**Material provided**
____
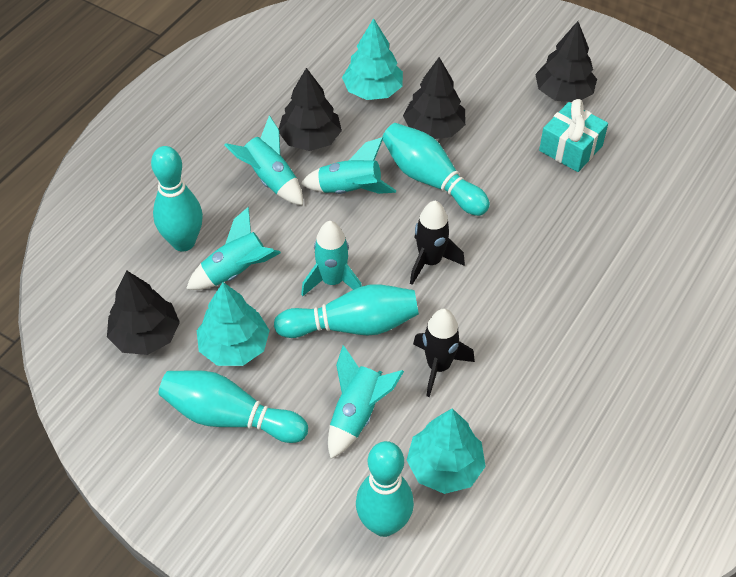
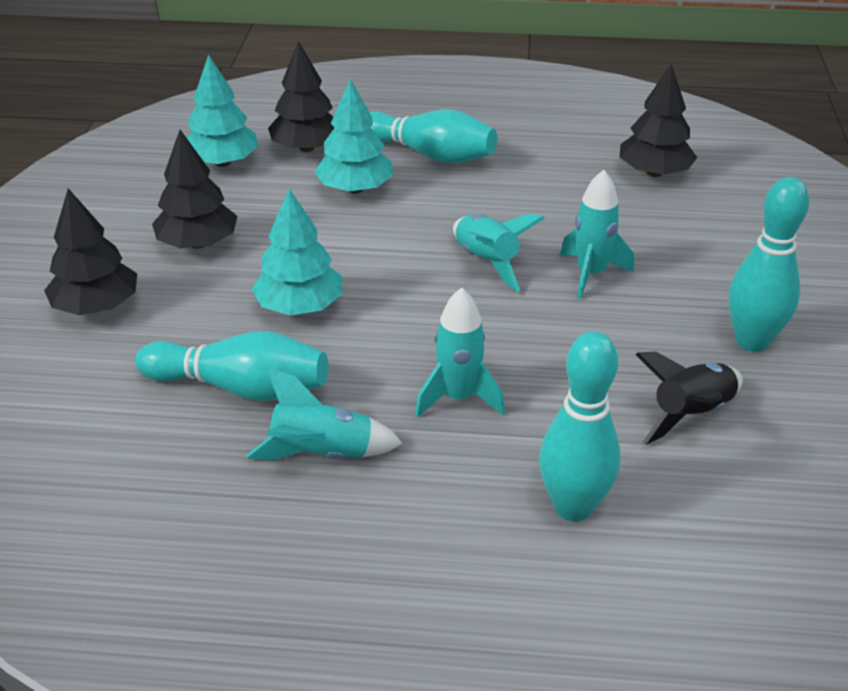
black rocket: 2 -> 1
turquoise bowling pin: 5 -> 4
turquoise gift: 1 -> 0
turquoise rocket: 5 -> 4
____
Look through the data above and report every line in which "rocket" appears.

black rocket: 2 -> 1
turquoise rocket: 5 -> 4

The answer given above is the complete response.